- _TASK ITEM_: Restate each record word for word, omitting whatever pictures it holds.
[[ MATERIAL FOR THIS TASK open ]]
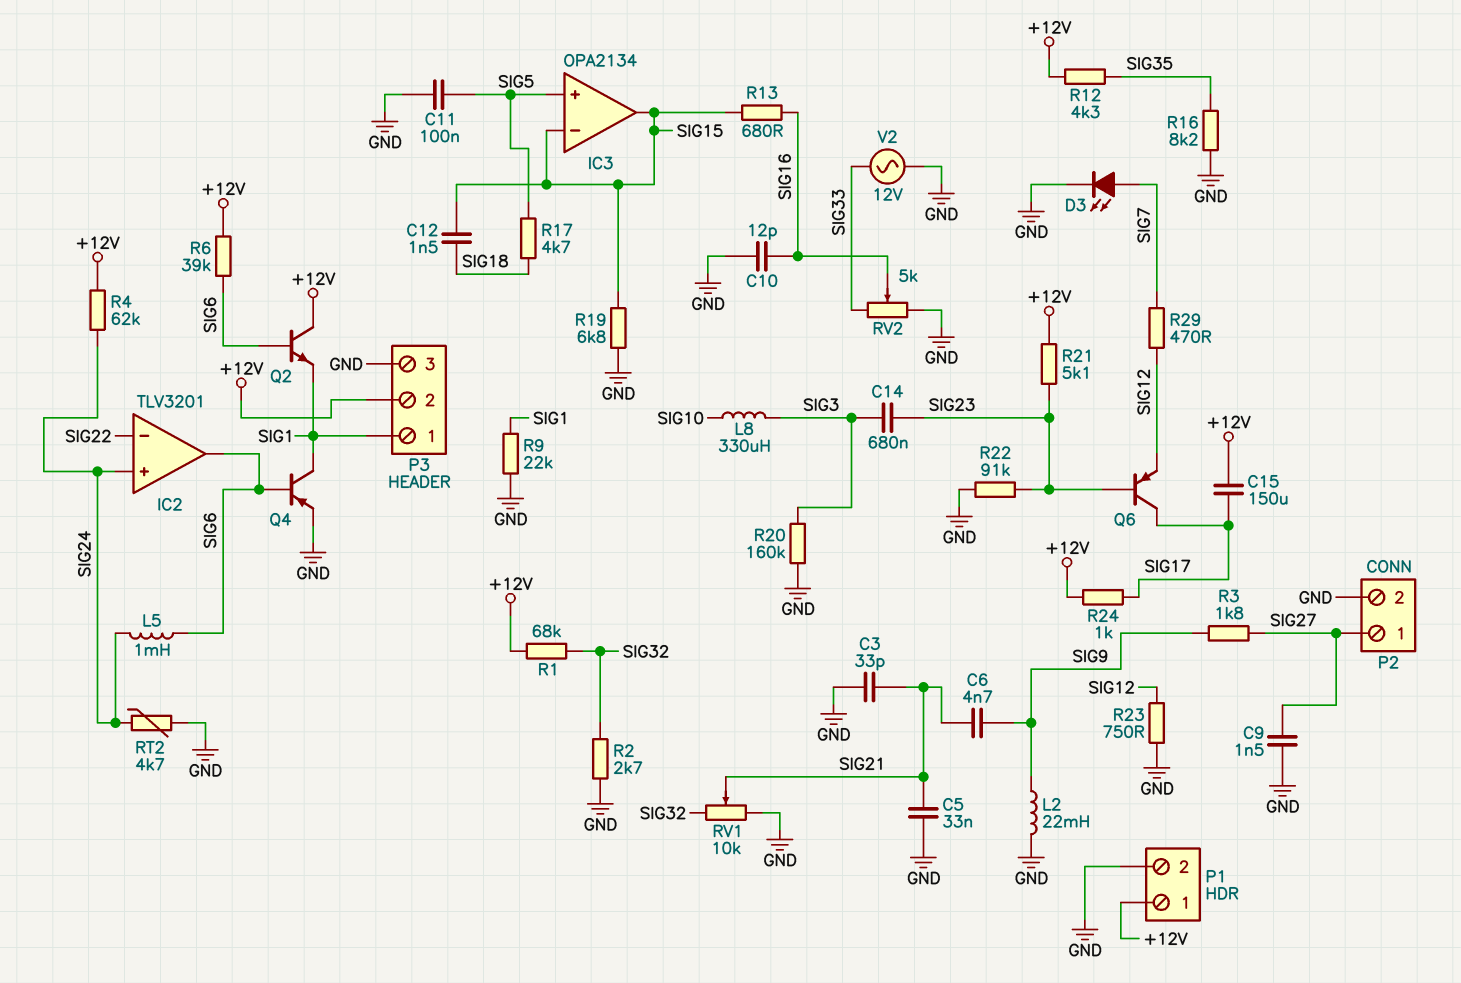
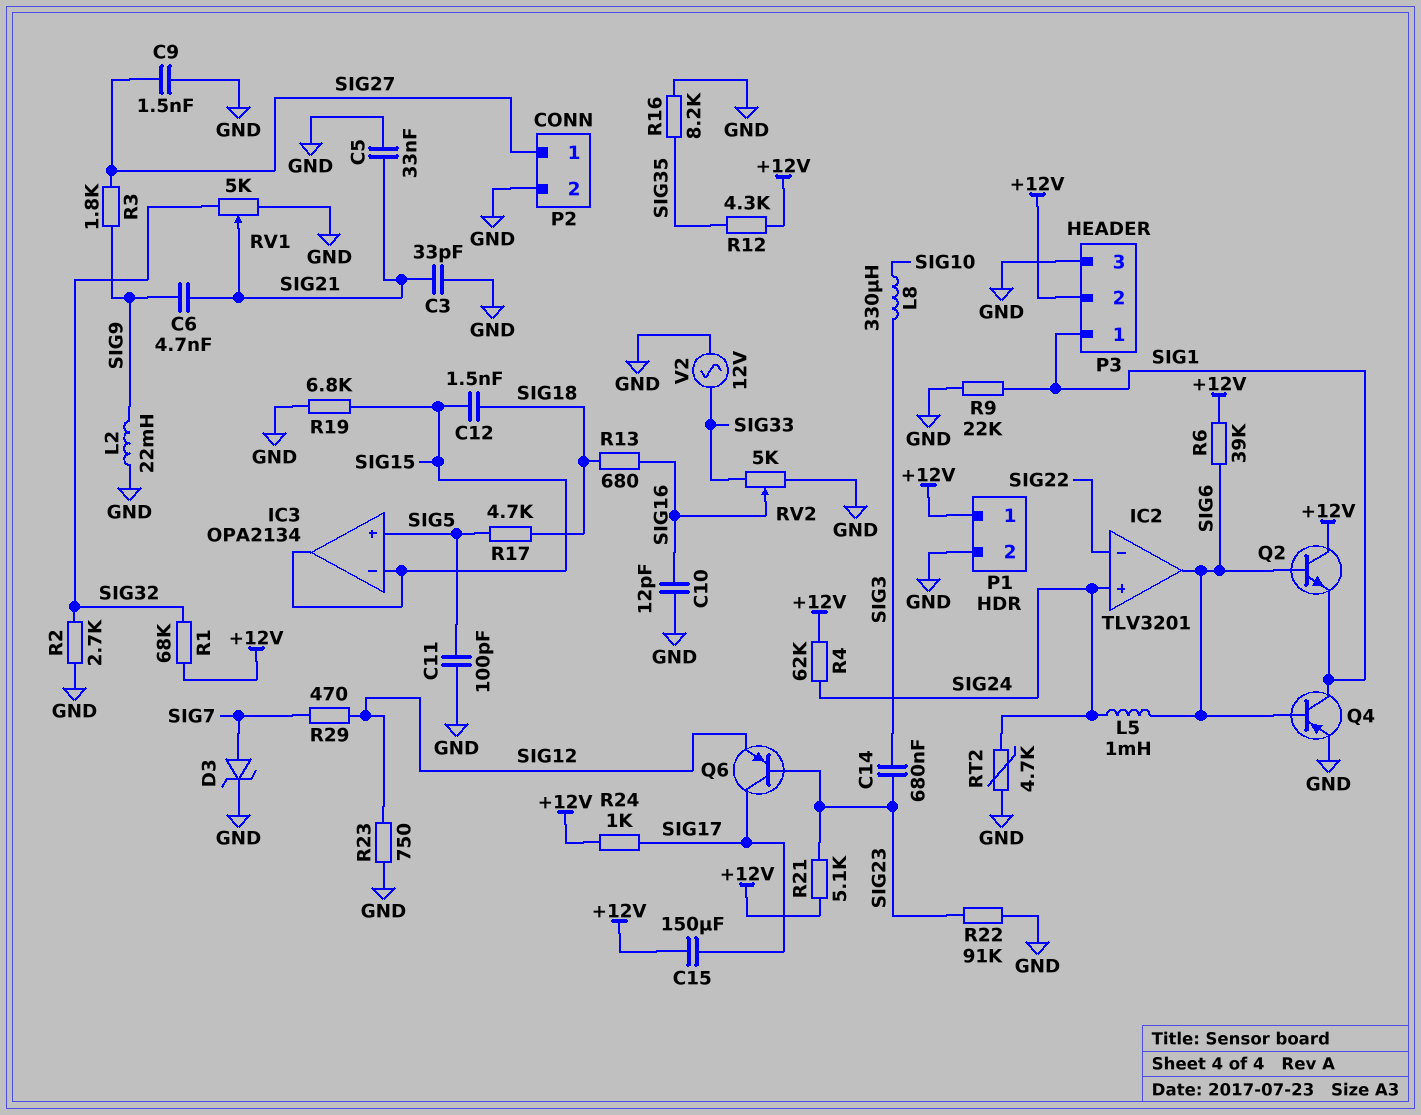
C11: 100nF (GND, SIG5) -> 100pF (GND, SIG5)
D3: LED (A SIG7, K GND) -> zener (A SIG7, K GND)
R13: 680 (SIG15, SIG16) -> 680 (SIG16, SIG18)
R20: 160k (GND, SIG3) -> none
RV1: 10k (GND, SIG32, wiper SIG21) -> 5k (GND, SIG32, wiper SIG21)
[[ MATERIAL FOR THIS TASK closed ]]
- _SOLUTION_:
C11: 100nF (GND, SIG5) -> 100pF (GND, SIG5)
D3: LED (A SIG7, K GND) -> zener (A SIG7, K GND)
R13: 680 (SIG15, SIG16) -> 680 (SIG16, SIG18)
R20: 160k (GND, SIG3) -> none
RV1: 10k (GND, SIG32, wiper SIG21) -> 5k (GND, SIG32, wiper SIG21)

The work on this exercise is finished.